- _Available records_
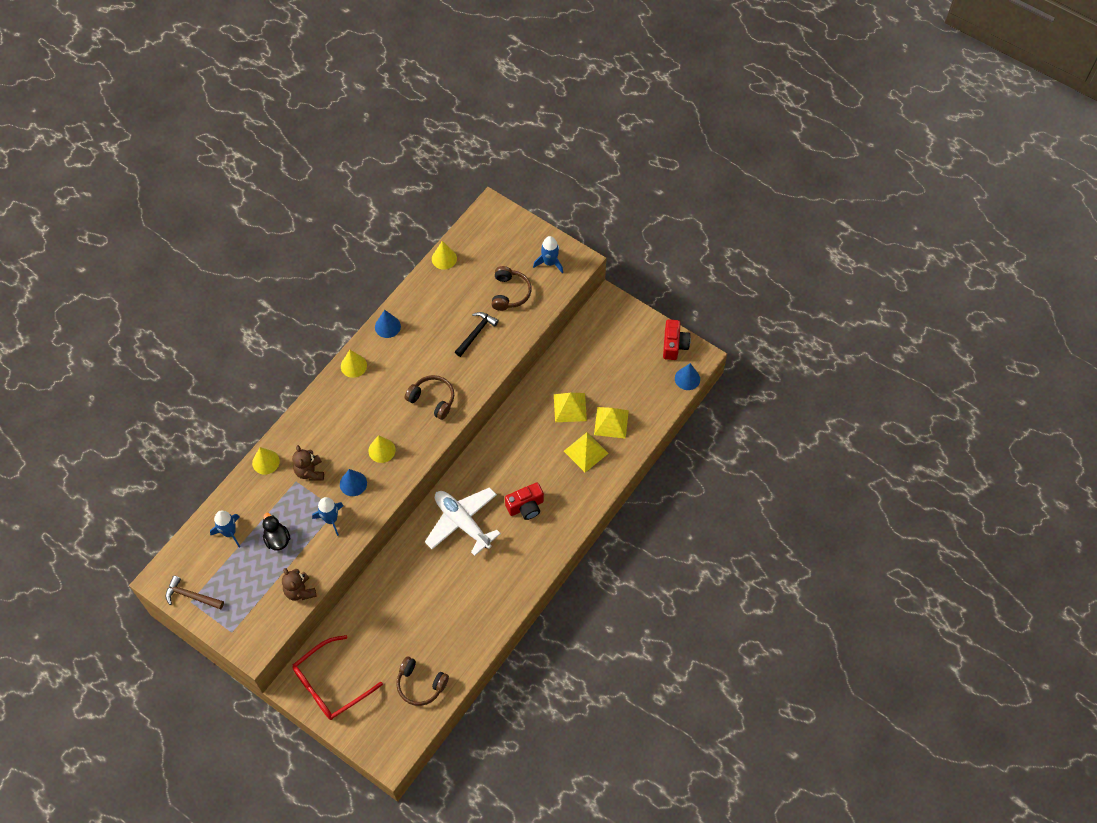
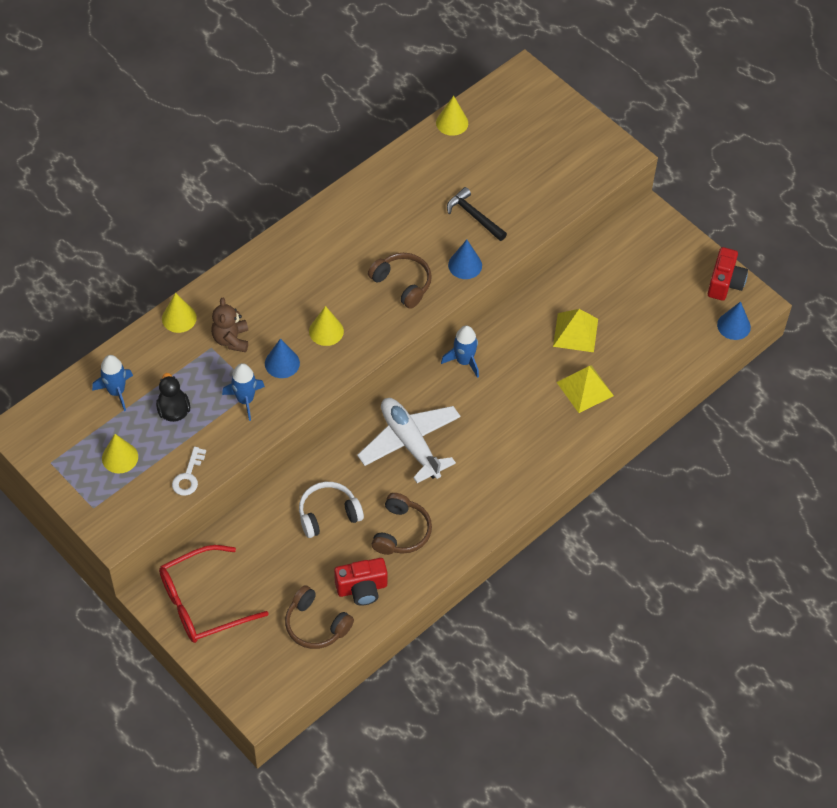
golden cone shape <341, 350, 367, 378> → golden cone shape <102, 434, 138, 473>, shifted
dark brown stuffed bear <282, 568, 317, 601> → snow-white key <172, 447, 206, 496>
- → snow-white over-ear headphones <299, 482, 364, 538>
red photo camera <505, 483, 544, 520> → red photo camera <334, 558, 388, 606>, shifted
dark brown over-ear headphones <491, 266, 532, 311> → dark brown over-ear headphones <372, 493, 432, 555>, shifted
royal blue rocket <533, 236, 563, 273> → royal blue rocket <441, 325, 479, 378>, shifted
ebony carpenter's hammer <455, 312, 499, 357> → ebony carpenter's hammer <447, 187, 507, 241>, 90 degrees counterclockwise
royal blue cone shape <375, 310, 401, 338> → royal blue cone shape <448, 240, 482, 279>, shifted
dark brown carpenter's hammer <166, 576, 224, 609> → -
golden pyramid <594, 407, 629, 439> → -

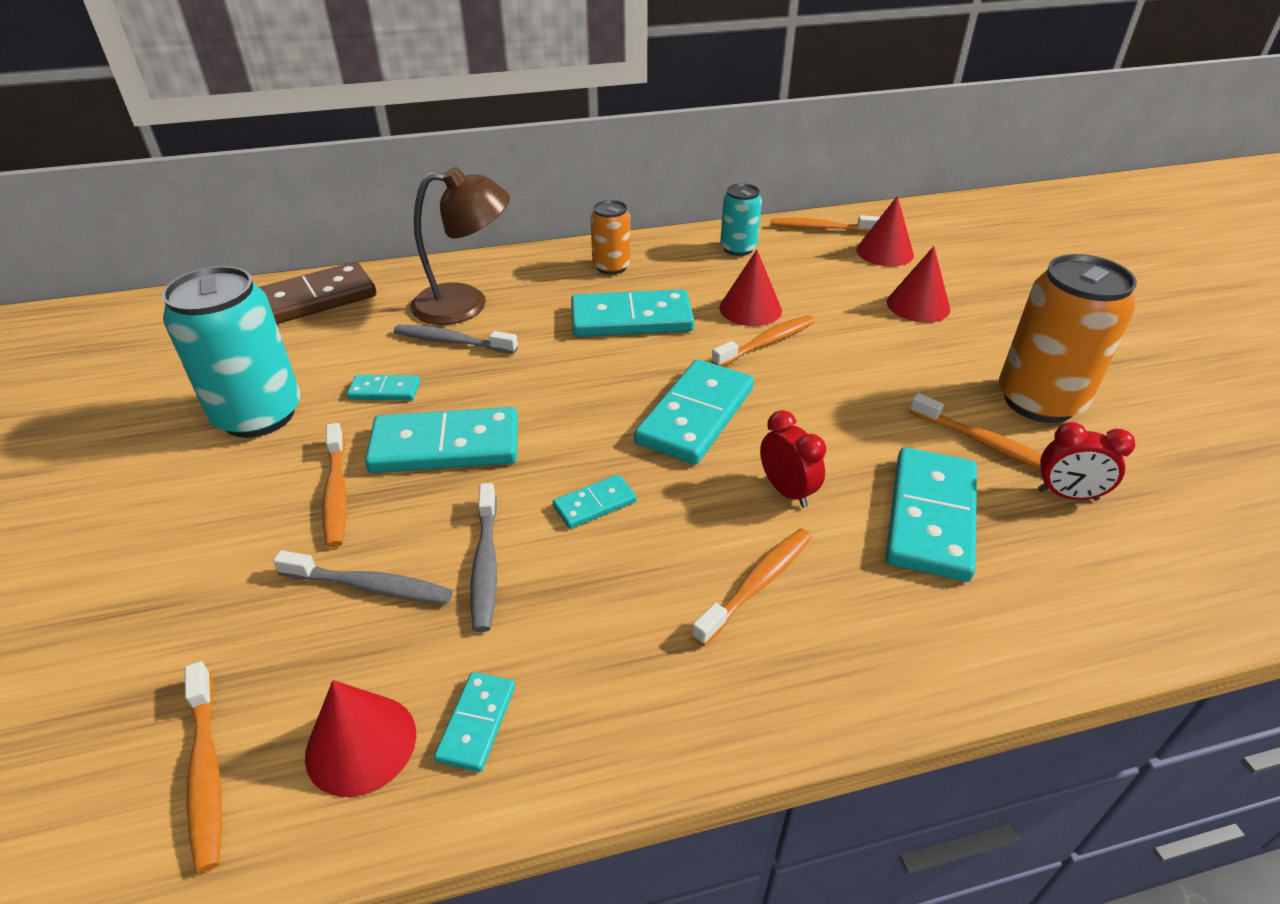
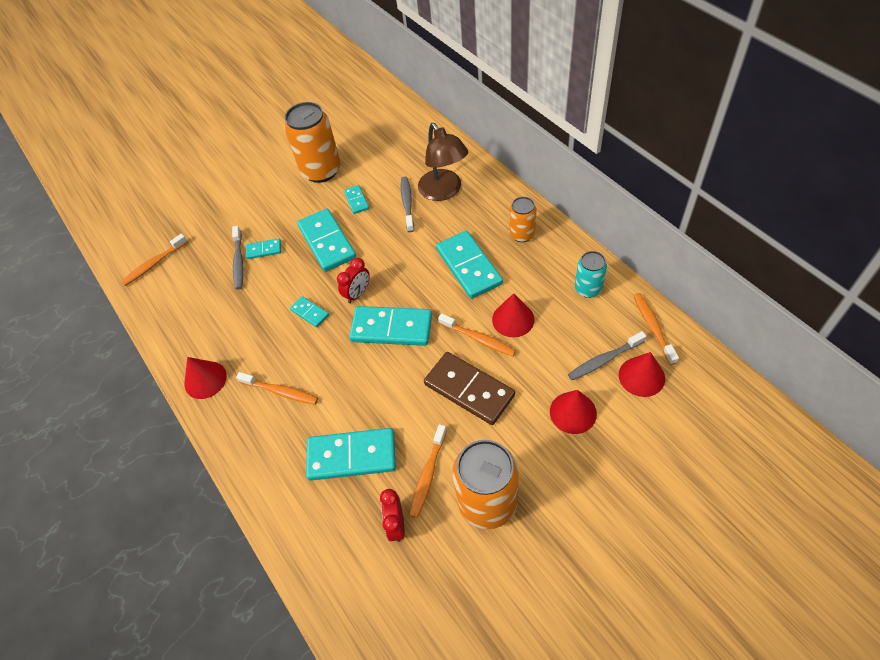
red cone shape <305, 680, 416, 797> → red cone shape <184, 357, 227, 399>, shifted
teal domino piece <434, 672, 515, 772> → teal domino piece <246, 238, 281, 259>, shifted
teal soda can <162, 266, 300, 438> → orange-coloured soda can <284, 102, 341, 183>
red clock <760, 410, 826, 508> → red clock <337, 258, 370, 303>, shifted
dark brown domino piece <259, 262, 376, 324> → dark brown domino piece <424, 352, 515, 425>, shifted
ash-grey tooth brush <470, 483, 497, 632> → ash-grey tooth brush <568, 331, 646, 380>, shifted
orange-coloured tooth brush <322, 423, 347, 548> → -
...
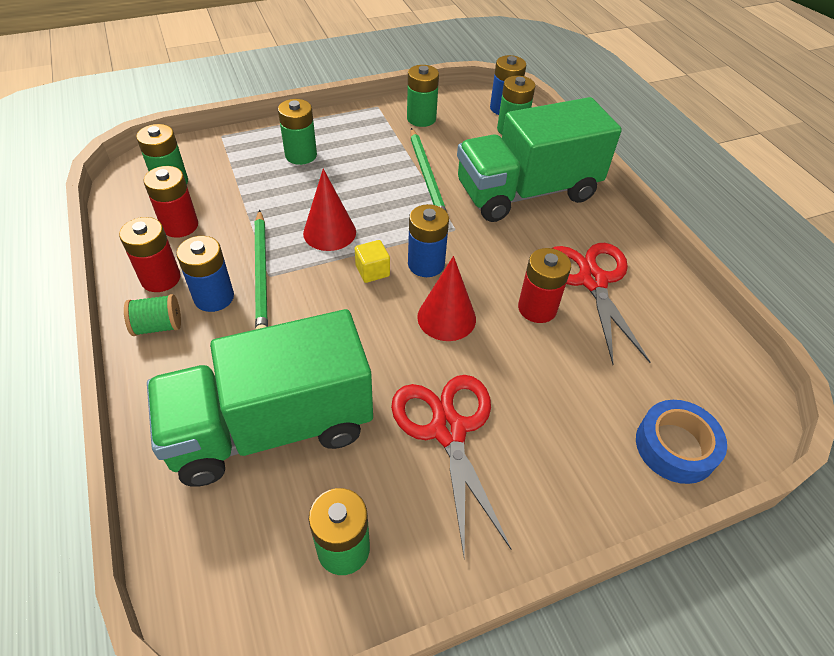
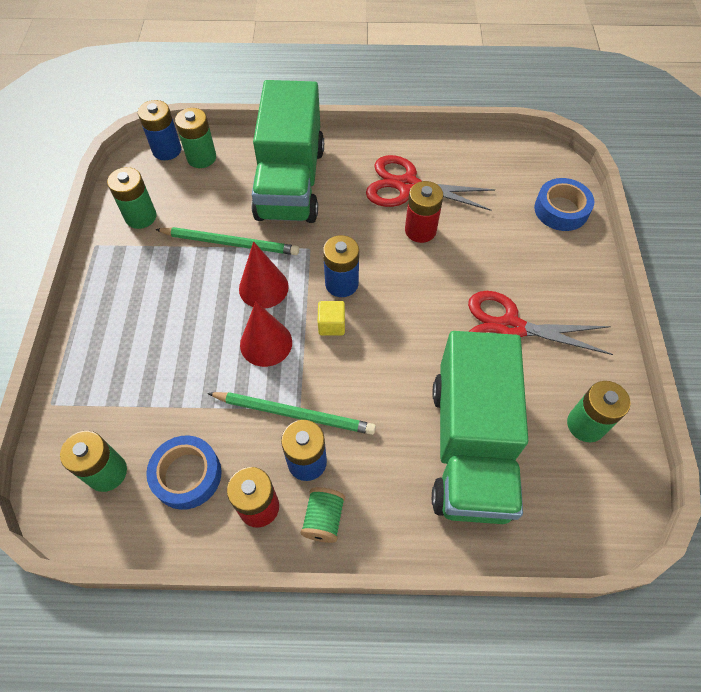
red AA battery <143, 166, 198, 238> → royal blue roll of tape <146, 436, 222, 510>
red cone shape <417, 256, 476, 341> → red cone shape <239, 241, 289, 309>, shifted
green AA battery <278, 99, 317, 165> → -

- _What the exercise asks_
Among the records, find the lines that contain "headphones" and copy each of them.

- _Answer to this task_
- → snow-white over-ear headphones <299, 482, 364, 538>
dark brown over-ear headphones <491, 266, 532, 311> → dark brown over-ear headphones <372, 493, 432, 555>, shifted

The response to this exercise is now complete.